### Try it
Without pictures, output exactly the lines running from the line containing "(192, 259) = (332, 767): yellow" to the end of the listing below.

### Entries provided
%%
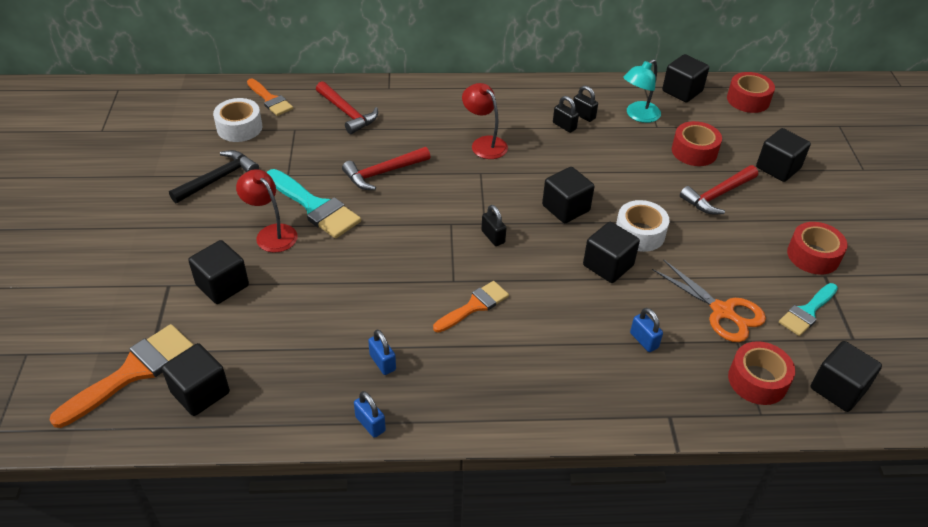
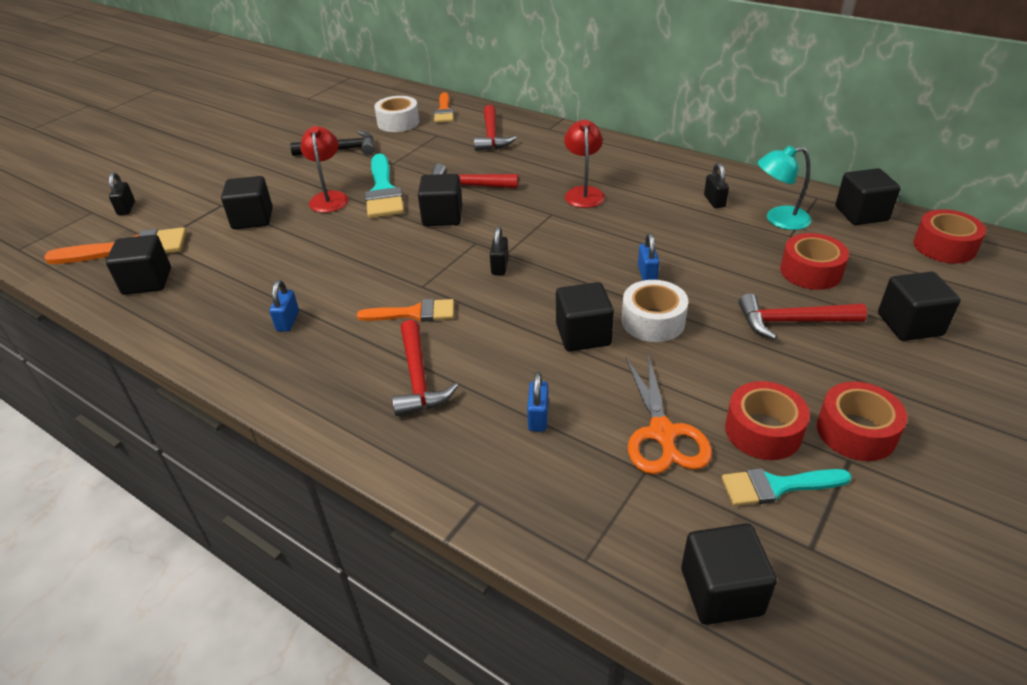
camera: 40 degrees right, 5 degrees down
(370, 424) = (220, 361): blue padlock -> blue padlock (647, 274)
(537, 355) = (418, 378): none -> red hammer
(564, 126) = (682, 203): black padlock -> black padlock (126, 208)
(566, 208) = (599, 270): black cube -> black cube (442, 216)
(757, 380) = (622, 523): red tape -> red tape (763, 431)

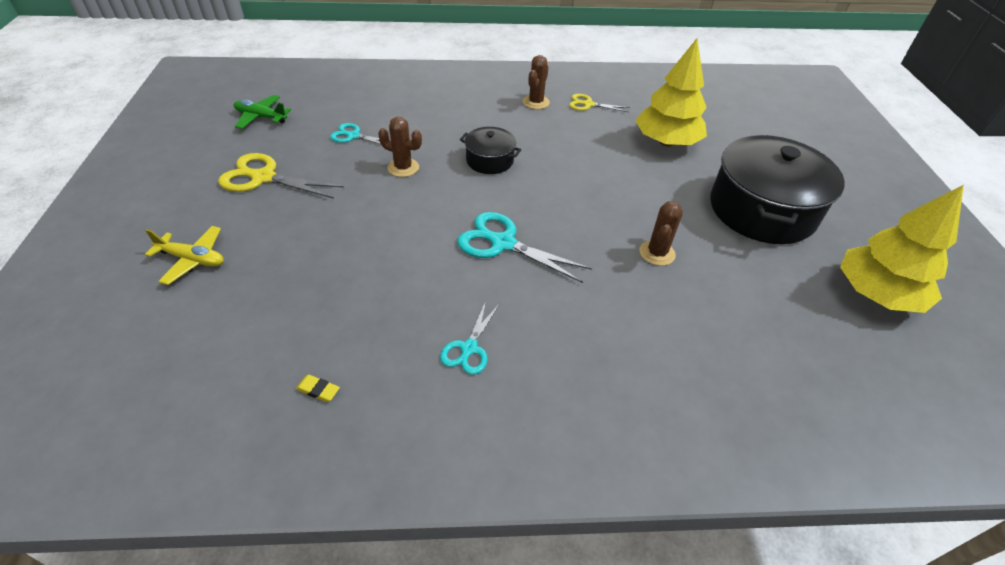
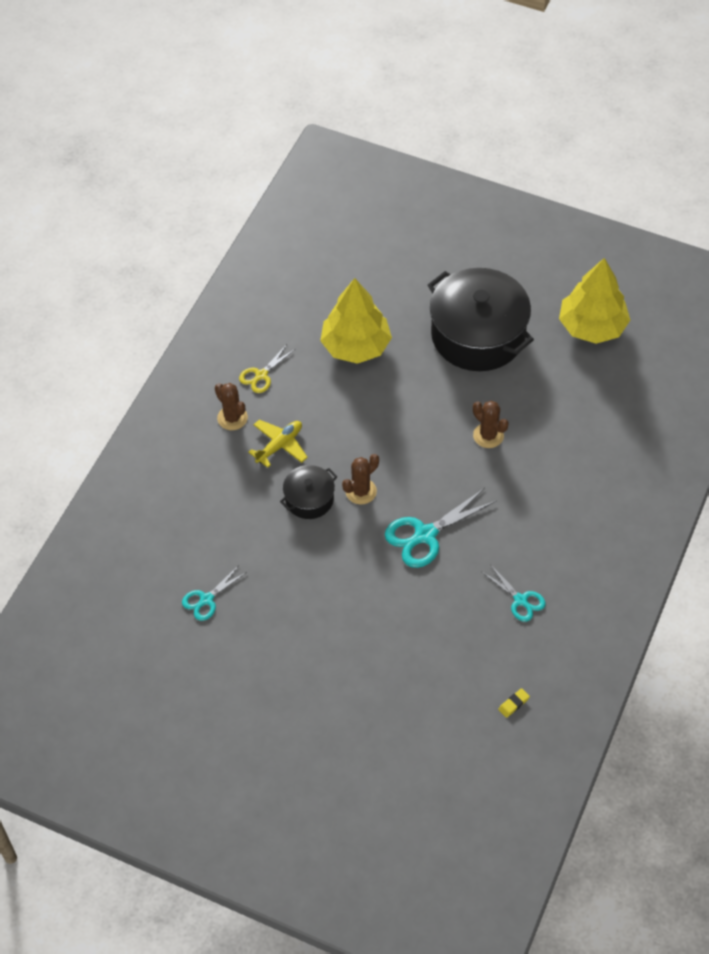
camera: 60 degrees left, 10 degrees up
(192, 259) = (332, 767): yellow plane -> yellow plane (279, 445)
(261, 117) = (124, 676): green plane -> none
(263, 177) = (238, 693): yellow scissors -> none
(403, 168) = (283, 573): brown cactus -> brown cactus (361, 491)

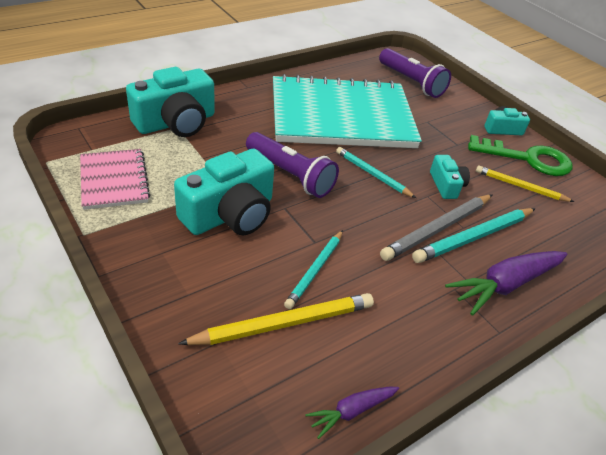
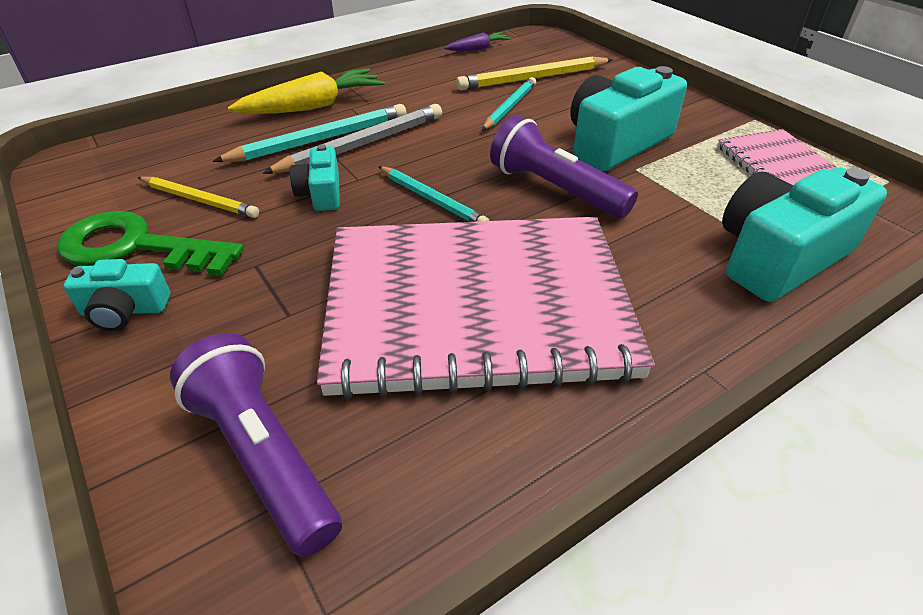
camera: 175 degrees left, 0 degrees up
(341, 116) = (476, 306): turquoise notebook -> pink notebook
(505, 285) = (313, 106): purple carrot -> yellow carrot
%%
### Written solution
(192, 259) = (332, 767): yellow plane -> yellow plane (279, 445)
(261, 117) = (124, 676): green plane -> none
(263, 177) = (238, 693): yellow scissors -> none
(403, 168) = (283, 573): brown cactus -> brown cactus (361, 491)

camera: 175 degrees left, 0 degrees up
(341, 116) = (476, 306): turquoise notebook -> pink notebook
(505, 285) = (313, 106): purple carrot -> yellow carrot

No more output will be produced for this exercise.